### MATERIAL FOR THIS TASK
--

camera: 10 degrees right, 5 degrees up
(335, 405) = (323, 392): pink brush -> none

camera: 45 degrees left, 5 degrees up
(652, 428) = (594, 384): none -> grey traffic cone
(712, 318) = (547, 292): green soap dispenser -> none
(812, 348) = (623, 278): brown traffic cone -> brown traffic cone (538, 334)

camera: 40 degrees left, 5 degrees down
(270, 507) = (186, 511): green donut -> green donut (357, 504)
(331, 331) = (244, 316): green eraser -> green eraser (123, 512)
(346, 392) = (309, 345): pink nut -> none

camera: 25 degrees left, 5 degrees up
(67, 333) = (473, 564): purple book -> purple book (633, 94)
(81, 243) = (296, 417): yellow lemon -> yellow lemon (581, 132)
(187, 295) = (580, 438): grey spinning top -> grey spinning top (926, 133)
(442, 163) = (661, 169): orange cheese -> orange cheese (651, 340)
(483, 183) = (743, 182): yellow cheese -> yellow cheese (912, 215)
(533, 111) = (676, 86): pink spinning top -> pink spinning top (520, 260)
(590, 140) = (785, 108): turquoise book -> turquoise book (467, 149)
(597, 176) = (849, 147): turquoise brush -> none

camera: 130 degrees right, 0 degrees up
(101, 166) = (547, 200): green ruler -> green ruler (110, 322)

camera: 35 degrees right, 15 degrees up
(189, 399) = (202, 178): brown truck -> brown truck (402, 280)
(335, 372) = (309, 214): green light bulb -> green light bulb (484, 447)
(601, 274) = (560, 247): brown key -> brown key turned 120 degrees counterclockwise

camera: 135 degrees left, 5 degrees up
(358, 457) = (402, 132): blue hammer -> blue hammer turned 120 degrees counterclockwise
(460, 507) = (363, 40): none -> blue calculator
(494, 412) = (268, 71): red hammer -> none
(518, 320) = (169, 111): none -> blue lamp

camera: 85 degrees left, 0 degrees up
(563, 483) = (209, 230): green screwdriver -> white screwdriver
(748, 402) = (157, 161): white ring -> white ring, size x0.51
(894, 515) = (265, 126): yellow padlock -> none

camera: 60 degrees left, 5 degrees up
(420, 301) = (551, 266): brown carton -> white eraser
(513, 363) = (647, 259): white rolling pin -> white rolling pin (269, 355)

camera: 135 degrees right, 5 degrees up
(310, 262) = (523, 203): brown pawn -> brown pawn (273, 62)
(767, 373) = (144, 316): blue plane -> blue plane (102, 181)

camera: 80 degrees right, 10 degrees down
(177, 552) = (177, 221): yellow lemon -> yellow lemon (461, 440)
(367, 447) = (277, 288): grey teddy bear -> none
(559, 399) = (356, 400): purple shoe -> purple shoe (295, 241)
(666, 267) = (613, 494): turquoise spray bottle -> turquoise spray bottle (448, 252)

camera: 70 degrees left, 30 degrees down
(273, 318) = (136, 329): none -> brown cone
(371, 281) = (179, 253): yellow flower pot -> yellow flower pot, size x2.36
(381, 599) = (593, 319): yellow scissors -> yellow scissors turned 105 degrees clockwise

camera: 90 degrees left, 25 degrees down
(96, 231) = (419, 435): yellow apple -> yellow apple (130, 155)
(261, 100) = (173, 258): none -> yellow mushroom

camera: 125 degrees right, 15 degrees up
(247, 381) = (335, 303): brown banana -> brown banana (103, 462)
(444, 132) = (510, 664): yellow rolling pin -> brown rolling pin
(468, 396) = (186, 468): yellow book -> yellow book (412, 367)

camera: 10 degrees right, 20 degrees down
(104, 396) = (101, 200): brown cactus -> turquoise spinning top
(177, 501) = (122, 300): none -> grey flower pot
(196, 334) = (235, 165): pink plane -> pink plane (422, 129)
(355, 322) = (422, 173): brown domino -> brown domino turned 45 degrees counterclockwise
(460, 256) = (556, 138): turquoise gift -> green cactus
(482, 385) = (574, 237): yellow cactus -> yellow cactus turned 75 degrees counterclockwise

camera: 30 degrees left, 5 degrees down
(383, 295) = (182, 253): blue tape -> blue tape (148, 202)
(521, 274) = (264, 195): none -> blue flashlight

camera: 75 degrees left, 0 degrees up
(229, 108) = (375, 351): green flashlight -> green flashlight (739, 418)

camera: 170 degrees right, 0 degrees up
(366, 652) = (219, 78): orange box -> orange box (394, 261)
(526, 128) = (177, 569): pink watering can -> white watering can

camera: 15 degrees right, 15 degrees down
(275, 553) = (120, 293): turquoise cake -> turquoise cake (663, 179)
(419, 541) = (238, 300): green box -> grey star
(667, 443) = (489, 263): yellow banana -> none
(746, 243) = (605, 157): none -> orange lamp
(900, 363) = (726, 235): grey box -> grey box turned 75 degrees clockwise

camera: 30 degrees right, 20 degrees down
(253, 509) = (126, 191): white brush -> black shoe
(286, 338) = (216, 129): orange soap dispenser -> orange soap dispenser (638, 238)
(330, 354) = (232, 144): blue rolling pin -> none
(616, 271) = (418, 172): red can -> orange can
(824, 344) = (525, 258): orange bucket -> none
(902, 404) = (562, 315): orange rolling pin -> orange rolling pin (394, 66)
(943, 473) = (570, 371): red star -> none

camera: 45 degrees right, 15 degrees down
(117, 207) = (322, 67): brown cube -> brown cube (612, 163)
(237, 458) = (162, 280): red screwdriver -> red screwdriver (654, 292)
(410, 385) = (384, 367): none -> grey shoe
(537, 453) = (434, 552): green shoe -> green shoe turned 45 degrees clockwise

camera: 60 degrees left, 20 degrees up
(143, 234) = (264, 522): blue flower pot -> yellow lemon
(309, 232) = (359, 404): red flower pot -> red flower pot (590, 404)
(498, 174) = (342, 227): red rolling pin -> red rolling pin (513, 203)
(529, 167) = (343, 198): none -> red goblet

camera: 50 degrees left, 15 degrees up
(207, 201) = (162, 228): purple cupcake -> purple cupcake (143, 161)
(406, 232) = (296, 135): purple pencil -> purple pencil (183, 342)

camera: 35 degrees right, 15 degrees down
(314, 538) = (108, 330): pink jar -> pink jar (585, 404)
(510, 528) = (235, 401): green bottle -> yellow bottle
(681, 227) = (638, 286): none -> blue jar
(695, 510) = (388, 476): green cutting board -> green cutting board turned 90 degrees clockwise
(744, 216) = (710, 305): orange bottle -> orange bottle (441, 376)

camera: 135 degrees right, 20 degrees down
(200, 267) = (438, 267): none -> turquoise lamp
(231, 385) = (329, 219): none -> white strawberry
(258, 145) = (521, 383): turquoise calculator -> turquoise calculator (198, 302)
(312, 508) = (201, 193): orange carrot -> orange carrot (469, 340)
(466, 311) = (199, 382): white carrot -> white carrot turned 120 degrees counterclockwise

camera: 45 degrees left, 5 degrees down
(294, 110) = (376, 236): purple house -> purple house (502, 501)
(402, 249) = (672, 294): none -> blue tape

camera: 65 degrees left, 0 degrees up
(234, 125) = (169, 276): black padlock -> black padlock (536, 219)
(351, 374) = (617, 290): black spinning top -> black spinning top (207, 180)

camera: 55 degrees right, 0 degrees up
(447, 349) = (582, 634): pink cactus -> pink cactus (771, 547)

--

### PROBLEM DESCRIPTION
Check each line in the records above for the word "screwdriver". Return those that have it.

### WRITTEN SOLUTION
(563, 483) = (209, 230): green screwdriver -> white screwdriver
(237, 458) = (162, 280): red screwdriver -> red screwdriver (654, 292)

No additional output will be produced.